■ **Records to process**
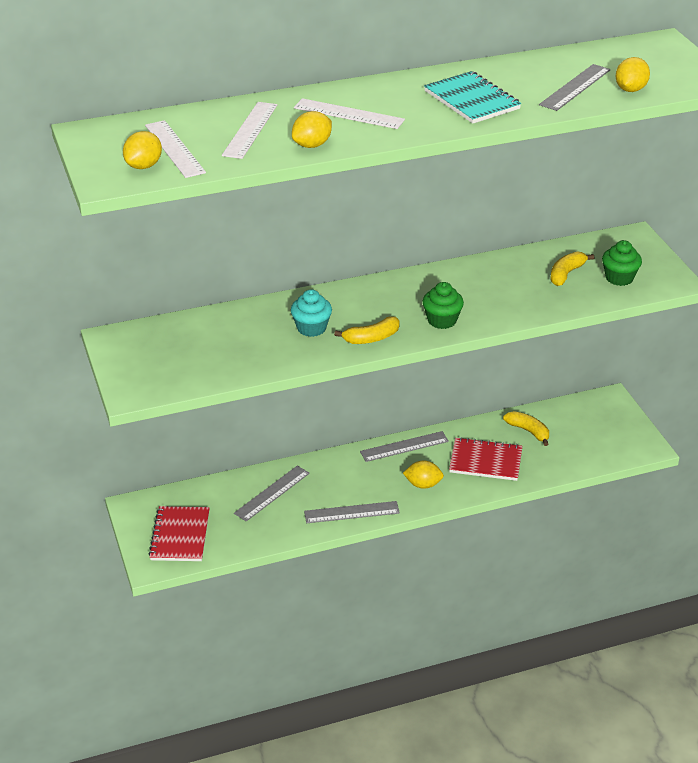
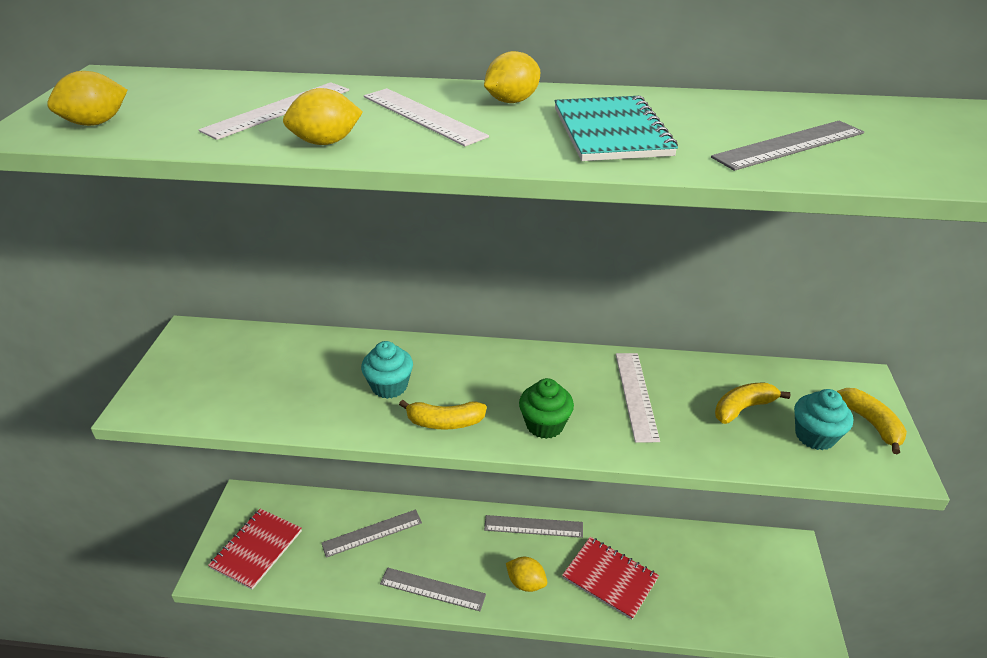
camera: 25 degrees right, 0 degrees up
white ruler [145,120,206,178] -> white ruler moved to [616,353,660,443]
yellow banana [503,411,549,446] -> yellow banana moved to [837,388,907,454]
green cupcake [602,240,642,286] -> turquoise cupcake [794,389,853,450]
yellow lemon [616,57,650,92] -> yellow lemon moved to [484,51,540,103]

■ **Work required**
Extract the entries in full, exactly as they are, minus the pictures.

■ **Response to the task**
camera: 25 degrees right, 0 degrees up
white ruler [145,120,206,178] -> white ruler moved to [616,353,660,443]
yellow banana [503,411,549,446] -> yellow banana moved to [837,388,907,454]
green cupcake [602,240,642,286] -> turquoise cupcake [794,389,853,450]
yellow lemon [616,57,650,92] -> yellow lemon moved to [484,51,540,103]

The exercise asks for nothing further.